DATA EXCERPTS: Begin

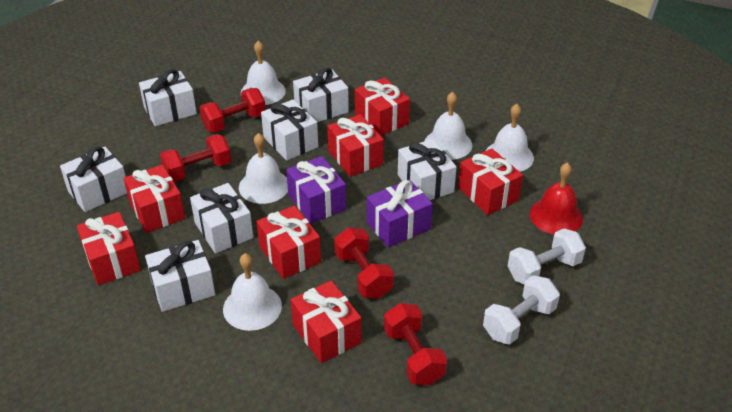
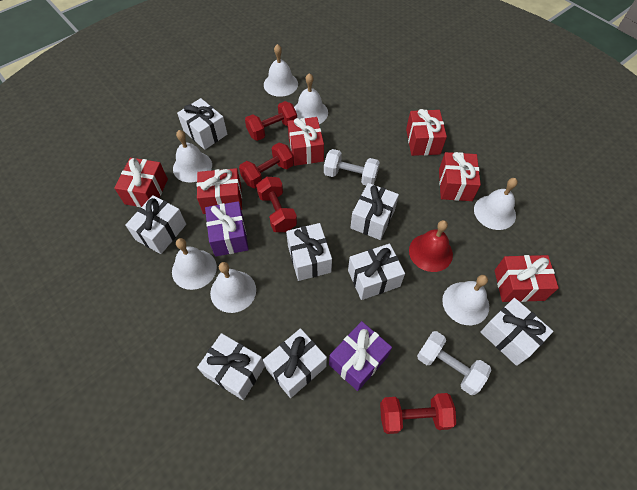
red gift: 7 -> 6
white bell: 5 -> 7
white gift: 7 -> 8

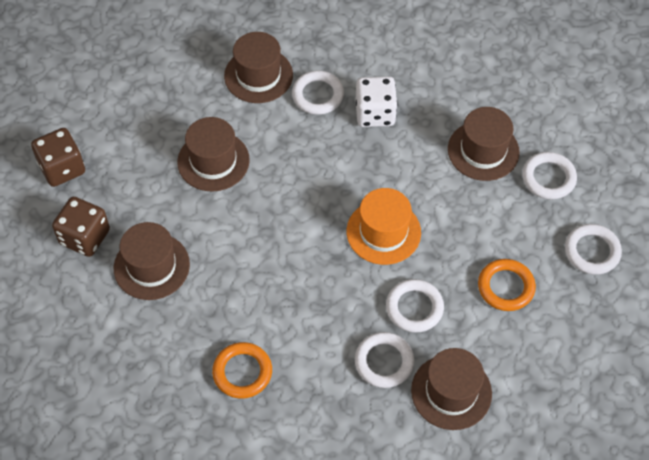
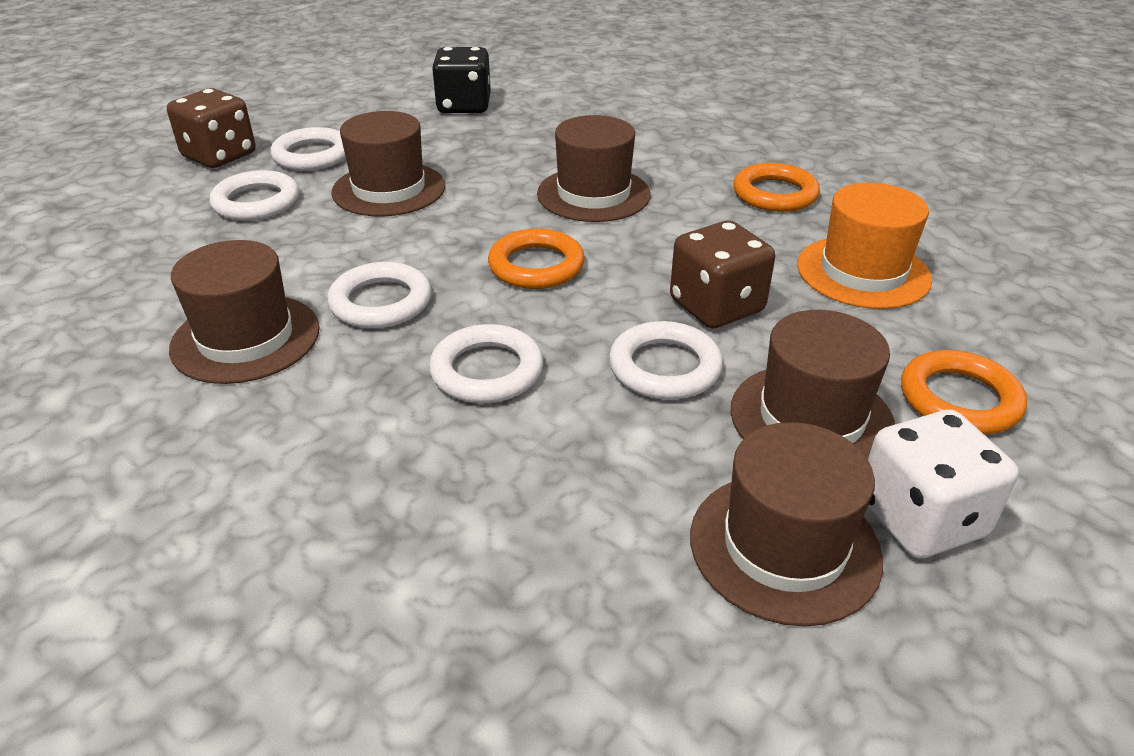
black dice: 0 -> 1
orange ring: 2 -> 3

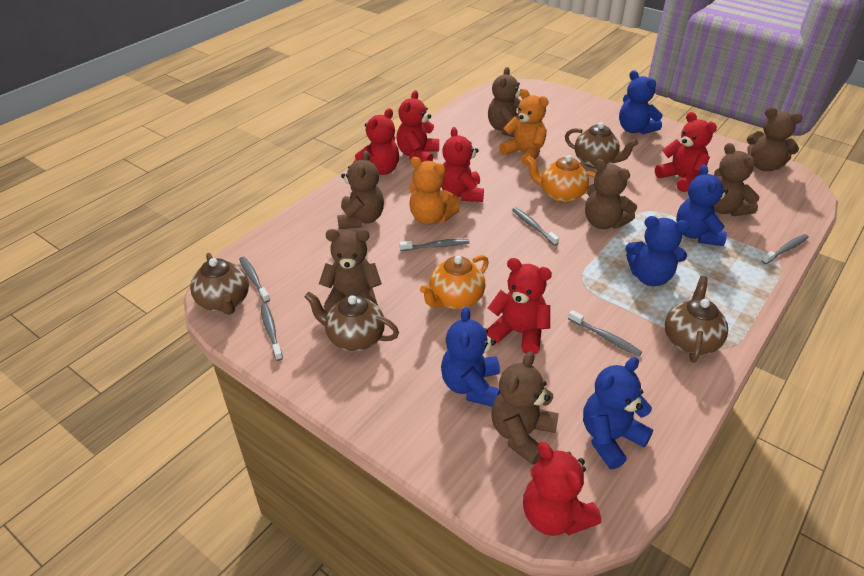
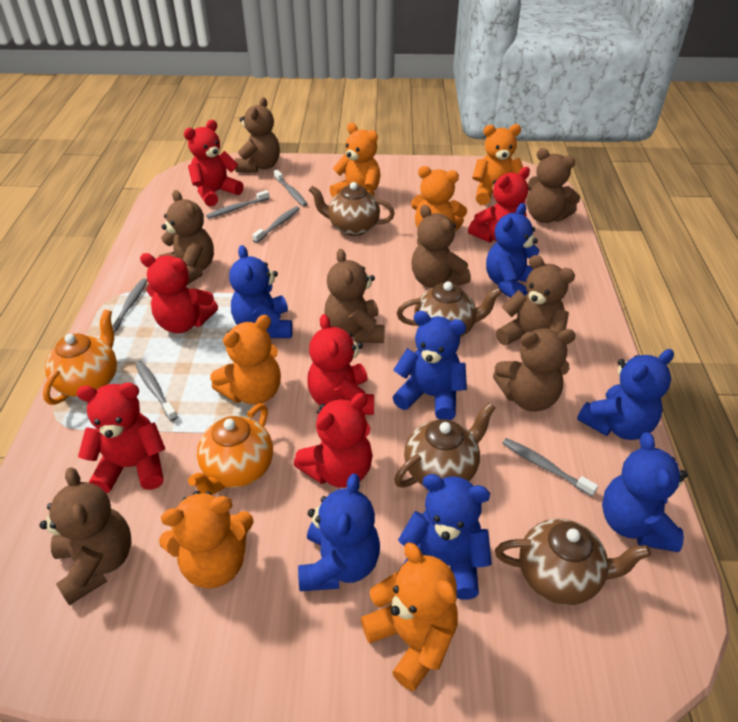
blue teddy bear: 5 -> 7
brown teddy bear: 7 -> 8
orange teddy bear: 2 -> 6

DATA EXCERPTS: End

PROBLEM >> Restate the records word for word and drop the images.

REPLY >>
red gift: 7 -> 6
white bell: 5 -> 7
white gift: 7 -> 8

black dice: 0 -> 1
orange ring: 2 -> 3

blue teddy bear: 5 -> 7
brown teddy bear: 7 -> 8
orange teddy bear: 2 -> 6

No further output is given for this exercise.